# YOUR ASSIGNMENT
Look at the entries below and restate word for word the lines from the first through the one that has "black plate L5".

# INPUT FOR THIS TASK
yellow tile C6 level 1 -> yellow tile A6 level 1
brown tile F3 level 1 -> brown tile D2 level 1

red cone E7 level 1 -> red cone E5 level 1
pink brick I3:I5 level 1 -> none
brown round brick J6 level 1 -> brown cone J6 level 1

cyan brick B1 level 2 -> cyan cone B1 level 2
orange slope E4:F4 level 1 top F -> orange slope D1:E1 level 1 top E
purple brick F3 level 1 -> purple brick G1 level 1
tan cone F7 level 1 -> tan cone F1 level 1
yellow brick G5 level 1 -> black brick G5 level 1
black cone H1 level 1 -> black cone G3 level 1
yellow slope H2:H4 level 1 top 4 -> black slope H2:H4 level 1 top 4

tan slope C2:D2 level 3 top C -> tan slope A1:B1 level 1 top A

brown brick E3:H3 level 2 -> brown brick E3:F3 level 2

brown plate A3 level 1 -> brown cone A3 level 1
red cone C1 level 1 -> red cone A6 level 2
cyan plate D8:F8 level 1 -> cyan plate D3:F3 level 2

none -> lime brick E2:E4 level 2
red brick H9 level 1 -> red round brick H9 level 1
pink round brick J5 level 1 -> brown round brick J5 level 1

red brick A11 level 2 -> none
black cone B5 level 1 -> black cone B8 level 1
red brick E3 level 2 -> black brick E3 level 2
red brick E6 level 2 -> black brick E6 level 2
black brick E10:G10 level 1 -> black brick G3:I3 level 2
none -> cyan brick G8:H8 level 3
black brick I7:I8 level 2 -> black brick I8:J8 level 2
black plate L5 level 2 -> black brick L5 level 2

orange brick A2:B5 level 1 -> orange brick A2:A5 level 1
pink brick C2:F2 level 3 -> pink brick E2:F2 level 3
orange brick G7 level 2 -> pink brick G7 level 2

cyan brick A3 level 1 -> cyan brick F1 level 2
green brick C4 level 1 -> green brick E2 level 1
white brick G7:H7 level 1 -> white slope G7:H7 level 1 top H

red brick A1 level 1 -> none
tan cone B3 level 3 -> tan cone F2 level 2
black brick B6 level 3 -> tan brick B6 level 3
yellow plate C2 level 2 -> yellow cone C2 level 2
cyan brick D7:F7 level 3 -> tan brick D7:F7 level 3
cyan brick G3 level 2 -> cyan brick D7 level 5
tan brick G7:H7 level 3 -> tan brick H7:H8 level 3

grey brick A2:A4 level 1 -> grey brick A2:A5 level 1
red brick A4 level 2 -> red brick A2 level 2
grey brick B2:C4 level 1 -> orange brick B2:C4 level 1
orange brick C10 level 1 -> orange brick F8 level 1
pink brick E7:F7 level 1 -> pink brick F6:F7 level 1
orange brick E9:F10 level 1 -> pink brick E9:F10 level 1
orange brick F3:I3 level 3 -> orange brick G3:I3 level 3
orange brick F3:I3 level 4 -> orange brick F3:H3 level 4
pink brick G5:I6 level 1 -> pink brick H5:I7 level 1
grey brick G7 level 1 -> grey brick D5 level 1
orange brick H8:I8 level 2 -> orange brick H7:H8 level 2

# THE ANSWER
yellow tile C6 level 1 -> yellow tile A6 level 1
brown tile F3 level 1 -> brown tile D2 level 1

red cone E7 level 1 -> red cone E5 level 1
pink brick I3:I5 level 1 -> none
brown round brick J6 level 1 -> brown cone J6 level 1

cyan brick B1 level 2 -> cyan cone B1 level 2
orange slope E4:F4 level 1 top F -> orange slope D1:E1 level 1 top E
purple brick F3 level 1 -> purple brick G1 level 1
tan cone F7 level 1 -> tan cone F1 level 1
yellow brick G5 level 1 -> black brick G5 level 1
black cone H1 level 1 -> black cone G3 level 1
yellow slope H2:H4 level 1 top 4 -> black slope H2:H4 level 1 top 4

tan slope C2:D2 level 3 top C -> tan slope A1:B1 level 1 top A

brown brick E3:H3 level 2 -> brown brick E3:F3 level 2

brown plate A3 level 1 -> brown cone A3 level 1
red cone C1 level 1 -> red cone A6 level 2
cyan plate D8:F8 level 1 -> cyan plate D3:F3 level 2

none -> lime brick E2:E4 level 2
red brick H9 level 1 -> red round brick H9 level 1
pink round brick J5 level 1 -> brown round brick J5 level 1

red brick A11 level 2 -> none
black cone B5 level 1 -> black cone B8 level 1
red brick E3 level 2 -> black brick E3 level 2
red brick E6 level 2 -> black brick E6 level 2
black brick E10:G10 level 1 -> black brick G3:I3 level 2
none -> cyan brick G8:H8 level 3
black brick I7:I8 level 2 -> black brick I8:J8 level 2
black plate L5 level 2 -> black brick L5 level 2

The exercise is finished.